Exercise details: Your answer is the lines below, exactly, from the one that contains "SONAR2: US-100 -> JSN-SR04" through the one that contains "BARO pin SDA: D4 -> none", both included.

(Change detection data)
BEGIN
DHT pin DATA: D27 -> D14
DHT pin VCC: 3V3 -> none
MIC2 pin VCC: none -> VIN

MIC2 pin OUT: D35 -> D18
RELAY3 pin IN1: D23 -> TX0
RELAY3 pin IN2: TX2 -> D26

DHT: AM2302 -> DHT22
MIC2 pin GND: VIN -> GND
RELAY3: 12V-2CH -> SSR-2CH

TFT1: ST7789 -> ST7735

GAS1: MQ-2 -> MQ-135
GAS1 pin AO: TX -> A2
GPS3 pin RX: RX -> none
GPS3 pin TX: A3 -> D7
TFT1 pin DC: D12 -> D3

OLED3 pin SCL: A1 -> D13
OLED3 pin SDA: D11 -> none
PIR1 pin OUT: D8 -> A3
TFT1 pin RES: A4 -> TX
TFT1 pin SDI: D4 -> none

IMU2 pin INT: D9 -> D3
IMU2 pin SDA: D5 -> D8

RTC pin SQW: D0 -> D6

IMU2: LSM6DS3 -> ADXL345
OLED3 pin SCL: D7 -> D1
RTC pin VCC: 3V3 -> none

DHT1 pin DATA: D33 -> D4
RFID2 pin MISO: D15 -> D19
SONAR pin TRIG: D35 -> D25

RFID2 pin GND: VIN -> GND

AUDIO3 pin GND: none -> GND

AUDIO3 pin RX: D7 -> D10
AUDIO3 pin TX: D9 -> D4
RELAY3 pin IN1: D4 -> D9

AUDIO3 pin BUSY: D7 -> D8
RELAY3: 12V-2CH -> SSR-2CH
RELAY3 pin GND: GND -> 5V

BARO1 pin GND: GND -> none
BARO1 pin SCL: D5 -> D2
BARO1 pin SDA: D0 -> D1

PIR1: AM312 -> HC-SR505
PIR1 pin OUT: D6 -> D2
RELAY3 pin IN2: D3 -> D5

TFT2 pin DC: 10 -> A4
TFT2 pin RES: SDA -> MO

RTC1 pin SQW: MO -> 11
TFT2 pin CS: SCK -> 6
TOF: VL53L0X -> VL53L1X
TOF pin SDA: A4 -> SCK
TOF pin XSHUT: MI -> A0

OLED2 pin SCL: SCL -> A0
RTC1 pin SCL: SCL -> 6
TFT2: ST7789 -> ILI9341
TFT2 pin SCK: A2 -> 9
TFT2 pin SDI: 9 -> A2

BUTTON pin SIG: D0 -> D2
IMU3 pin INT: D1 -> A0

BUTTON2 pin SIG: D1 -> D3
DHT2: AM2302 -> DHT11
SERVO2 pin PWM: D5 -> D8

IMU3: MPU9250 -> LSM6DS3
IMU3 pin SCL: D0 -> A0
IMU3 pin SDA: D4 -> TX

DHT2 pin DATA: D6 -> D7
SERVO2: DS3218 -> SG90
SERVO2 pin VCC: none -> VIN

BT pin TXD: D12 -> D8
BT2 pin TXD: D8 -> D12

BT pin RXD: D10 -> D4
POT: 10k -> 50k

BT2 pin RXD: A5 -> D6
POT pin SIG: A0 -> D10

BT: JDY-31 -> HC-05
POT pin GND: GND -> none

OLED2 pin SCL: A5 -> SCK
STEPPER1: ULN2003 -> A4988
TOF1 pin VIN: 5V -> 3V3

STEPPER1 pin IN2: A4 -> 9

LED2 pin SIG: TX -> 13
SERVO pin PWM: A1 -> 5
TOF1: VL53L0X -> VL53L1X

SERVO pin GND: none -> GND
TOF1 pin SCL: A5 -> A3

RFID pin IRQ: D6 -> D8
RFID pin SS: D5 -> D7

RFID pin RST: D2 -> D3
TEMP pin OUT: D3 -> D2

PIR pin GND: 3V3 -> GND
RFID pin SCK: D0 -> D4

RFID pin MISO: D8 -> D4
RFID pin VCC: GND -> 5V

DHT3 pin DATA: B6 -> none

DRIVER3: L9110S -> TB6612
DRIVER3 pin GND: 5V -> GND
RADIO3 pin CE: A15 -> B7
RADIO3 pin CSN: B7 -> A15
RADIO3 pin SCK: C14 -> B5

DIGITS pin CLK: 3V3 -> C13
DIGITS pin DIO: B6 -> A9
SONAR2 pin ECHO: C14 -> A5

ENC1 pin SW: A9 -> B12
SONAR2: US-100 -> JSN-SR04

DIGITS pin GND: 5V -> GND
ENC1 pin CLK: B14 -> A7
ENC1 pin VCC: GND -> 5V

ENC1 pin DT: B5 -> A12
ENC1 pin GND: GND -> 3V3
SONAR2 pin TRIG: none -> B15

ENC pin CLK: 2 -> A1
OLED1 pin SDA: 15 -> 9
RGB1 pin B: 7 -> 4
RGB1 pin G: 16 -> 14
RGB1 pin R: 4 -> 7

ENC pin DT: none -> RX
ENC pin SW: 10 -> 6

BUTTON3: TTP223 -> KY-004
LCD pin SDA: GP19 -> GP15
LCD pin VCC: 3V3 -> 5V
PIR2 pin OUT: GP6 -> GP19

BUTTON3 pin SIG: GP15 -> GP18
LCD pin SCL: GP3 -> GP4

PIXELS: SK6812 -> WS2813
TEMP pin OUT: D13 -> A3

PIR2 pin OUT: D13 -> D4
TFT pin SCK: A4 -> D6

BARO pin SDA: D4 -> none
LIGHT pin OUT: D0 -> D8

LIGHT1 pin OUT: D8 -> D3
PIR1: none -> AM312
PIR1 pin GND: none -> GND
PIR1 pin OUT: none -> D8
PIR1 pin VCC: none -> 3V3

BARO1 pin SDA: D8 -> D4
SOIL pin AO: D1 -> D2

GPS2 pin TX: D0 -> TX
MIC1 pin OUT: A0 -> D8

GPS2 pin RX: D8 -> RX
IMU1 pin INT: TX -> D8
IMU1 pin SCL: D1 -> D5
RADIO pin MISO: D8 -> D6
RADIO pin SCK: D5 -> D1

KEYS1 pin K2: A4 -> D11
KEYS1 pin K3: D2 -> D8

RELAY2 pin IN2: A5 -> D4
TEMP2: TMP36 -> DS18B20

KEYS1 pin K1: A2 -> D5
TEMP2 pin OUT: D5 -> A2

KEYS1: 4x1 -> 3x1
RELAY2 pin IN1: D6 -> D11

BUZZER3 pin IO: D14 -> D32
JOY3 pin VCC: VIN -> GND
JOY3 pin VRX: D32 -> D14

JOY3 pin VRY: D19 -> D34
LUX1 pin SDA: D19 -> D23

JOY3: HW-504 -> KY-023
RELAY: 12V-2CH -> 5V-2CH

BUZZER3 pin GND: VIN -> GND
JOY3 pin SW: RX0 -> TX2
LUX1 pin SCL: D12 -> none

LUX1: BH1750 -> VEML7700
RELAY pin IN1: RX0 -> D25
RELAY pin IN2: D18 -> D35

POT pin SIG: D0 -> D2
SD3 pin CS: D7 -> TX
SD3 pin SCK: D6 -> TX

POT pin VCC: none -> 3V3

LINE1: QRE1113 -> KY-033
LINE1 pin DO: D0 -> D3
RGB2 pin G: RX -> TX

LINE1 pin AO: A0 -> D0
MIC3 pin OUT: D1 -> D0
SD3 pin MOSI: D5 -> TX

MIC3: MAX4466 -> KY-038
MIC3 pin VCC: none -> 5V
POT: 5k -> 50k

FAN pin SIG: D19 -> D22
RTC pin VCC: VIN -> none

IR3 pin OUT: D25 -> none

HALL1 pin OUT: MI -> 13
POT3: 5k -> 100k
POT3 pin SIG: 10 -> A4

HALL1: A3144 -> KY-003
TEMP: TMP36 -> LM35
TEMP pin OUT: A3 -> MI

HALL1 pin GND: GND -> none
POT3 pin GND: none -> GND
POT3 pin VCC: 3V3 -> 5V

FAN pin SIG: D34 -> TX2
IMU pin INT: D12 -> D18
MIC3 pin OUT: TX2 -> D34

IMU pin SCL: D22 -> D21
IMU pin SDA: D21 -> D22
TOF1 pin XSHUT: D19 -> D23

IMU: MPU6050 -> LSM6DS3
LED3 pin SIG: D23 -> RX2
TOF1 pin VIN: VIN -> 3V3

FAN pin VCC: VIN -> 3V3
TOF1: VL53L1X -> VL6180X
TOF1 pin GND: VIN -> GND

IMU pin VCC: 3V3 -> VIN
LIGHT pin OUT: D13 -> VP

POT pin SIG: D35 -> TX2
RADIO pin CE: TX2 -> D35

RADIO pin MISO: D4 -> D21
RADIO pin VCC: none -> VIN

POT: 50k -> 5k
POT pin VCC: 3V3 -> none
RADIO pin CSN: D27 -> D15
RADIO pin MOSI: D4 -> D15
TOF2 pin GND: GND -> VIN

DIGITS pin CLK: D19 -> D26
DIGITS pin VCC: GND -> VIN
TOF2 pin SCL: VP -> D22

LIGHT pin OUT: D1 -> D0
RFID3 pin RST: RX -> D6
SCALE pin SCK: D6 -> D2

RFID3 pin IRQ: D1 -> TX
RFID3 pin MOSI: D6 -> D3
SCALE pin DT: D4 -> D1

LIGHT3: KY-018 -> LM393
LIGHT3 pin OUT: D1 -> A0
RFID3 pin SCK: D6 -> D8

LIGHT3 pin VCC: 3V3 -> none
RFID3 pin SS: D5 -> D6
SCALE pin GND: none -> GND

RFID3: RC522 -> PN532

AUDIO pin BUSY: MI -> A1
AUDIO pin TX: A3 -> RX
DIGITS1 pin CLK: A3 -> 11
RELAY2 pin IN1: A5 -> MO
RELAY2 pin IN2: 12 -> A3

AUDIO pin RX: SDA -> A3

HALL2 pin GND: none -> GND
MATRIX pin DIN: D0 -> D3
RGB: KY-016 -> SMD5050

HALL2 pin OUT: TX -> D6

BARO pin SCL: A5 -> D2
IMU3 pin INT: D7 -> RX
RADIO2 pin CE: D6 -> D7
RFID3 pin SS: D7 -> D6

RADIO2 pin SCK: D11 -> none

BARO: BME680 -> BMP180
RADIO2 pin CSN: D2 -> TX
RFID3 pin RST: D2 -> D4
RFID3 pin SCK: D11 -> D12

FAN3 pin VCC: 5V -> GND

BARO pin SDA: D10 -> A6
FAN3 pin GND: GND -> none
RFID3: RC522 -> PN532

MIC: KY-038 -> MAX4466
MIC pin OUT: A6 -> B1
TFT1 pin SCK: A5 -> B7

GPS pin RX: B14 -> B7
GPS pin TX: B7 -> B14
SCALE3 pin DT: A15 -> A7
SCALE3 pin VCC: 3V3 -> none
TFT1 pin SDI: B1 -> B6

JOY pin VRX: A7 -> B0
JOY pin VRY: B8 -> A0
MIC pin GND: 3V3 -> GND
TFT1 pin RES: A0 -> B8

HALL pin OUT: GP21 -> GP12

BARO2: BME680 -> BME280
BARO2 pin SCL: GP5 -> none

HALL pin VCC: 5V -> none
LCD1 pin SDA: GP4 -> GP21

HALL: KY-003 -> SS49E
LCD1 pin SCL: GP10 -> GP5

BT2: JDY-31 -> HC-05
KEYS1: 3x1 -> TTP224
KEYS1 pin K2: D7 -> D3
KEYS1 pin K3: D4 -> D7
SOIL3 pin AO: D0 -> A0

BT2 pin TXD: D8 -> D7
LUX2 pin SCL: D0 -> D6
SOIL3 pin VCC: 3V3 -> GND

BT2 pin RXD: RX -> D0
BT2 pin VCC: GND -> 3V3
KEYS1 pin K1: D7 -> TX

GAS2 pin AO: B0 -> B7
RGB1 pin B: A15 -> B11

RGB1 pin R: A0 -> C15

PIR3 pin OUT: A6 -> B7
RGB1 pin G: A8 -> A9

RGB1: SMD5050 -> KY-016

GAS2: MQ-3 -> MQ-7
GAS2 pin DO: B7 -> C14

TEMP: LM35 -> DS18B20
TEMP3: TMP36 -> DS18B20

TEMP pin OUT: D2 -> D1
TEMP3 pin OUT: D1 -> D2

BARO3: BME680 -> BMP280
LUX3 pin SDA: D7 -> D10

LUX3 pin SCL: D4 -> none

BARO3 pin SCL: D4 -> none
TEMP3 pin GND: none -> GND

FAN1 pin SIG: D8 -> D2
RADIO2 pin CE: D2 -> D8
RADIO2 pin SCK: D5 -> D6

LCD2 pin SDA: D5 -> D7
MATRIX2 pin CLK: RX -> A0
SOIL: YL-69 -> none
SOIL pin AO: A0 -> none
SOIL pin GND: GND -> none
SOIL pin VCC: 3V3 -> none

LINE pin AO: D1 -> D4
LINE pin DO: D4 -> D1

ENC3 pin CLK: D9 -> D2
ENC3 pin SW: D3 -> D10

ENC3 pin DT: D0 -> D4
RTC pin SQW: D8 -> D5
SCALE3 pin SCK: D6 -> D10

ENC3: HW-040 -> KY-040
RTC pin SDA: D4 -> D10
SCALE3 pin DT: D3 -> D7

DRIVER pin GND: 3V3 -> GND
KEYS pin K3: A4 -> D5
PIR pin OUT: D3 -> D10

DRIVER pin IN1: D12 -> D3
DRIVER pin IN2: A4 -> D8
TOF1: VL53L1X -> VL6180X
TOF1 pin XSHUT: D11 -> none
END
Output:
SONAR2: US-100 -> JSN-SR04

DIGITS pin GND: 5V -> GND
ENC1 pin CLK: B14 -> A7
ENC1 pin VCC: GND -> 5V

ENC1 pin DT: B5 -> A12
ENC1 pin GND: GND -> 3V3
SONAR2 pin TRIG: none -> B15

ENC pin CLK: 2 -> A1
OLED1 pin SDA: 15 -> 9
RGB1 pin B: 7 -> 4
RGB1 pin G: 16 -> 14
RGB1 pin R: 4 -> 7

ENC pin DT: none -> RX
ENC pin SW: 10 -> 6

BUTTON3: TTP223 -> KY-004
LCD pin SDA: GP19 -> GP15
LCD pin VCC: 3V3 -> 5V
PIR2 pin OUT: GP6 -> GP19

BUTTON3 pin SIG: GP15 -> GP18
LCD pin SCL: GP3 -> GP4

PIXELS: SK6812 -> WS2813
TEMP pin OUT: D13 -> A3

PIR2 pin OUT: D13 -> D4
TFT pin SCK: A4 -> D6

BARO pin SDA: D4 -> none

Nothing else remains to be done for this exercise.